Supplied records Block Start

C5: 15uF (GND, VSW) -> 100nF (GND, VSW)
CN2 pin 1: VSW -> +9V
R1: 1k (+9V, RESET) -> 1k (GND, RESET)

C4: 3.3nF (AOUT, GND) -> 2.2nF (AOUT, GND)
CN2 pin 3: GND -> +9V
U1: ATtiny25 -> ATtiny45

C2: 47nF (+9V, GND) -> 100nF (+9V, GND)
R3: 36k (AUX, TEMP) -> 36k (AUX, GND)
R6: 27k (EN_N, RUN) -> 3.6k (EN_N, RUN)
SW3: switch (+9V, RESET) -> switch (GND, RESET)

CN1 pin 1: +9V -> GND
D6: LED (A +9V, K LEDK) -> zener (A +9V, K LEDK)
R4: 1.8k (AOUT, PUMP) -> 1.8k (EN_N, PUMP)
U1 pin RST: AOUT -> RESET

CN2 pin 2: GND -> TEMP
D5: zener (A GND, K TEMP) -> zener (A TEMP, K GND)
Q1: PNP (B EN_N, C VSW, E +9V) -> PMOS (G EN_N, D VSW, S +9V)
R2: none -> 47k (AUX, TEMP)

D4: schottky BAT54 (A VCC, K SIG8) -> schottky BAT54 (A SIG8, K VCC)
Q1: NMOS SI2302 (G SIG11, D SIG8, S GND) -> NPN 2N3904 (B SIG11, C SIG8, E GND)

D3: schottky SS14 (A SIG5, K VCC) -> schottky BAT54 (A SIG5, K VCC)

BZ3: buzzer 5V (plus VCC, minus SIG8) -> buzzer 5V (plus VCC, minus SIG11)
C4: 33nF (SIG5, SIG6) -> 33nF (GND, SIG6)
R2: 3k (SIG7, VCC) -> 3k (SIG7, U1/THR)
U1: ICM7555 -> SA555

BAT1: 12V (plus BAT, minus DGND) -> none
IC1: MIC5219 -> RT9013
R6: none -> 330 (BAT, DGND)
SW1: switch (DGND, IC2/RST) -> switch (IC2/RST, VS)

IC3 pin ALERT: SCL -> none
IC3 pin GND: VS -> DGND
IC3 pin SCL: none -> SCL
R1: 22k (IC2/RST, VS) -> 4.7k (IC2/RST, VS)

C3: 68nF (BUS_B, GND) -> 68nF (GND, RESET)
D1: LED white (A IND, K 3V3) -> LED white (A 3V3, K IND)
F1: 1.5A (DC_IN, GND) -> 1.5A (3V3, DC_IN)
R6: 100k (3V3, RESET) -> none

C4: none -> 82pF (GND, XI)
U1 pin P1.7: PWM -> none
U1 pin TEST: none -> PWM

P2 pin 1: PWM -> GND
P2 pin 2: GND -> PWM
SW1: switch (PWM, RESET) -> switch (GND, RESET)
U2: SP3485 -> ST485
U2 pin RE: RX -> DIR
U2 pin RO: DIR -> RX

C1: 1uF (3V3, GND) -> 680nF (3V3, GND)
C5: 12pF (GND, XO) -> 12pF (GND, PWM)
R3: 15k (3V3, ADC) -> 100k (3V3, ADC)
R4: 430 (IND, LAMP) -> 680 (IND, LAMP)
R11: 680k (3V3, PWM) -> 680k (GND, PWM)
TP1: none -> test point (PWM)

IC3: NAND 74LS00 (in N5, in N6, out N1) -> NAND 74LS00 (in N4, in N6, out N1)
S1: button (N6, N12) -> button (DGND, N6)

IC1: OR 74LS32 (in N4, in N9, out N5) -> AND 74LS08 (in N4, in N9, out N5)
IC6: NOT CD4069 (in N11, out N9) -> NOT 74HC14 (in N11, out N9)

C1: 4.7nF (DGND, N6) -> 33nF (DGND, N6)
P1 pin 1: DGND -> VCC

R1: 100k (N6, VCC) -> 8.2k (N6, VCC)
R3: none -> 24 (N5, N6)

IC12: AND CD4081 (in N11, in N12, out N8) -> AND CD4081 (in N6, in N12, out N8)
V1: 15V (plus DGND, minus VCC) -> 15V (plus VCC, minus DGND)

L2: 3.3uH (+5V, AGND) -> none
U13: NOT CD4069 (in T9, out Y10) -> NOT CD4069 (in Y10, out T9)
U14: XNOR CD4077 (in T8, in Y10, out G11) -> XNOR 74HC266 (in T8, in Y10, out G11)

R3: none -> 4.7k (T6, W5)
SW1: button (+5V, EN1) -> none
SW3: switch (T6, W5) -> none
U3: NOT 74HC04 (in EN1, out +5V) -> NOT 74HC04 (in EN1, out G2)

Supplied records Block End

Above are the lines; repeat exactly the ones from the line containing "C4: 3.3nF (AOUT, GND) -> 2.2nF (AOUT, GND)" down to the line containing "D5: zener (A", both inclusive.

C4: 3.3nF (AOUT, GND) -> 2.2nF (AOUT, GND)
CN2 pin 3: GND -> +9V
U1: ATtiny25 -> ATtiny45

C2: 47nF (+9V, GND) -> 100nF (+9V, GND)
R3: 36k (AUX, TEMP) -> 36k (AUX, GND)
R6: 27k (EN_N, RUN) -> 3.6k (EN_N, RUN)
SW3: switch (+9V, RESET) -> switch (GND, RESET)

CN1 pin 1: +9V -> GND
D6: LED (A +9V, K LEDK) -> zener (A +9V, K LEDK)
R4: 1.8k (AOUT, PUMP) -> 1.8k (EN_N, PUMP)
U1 pin RST: AOUT -> RESET

CN2 pin 2: GND -> TEMP
D5: zener (A GND, K TEMP) -> zener (A TEMP, K GND)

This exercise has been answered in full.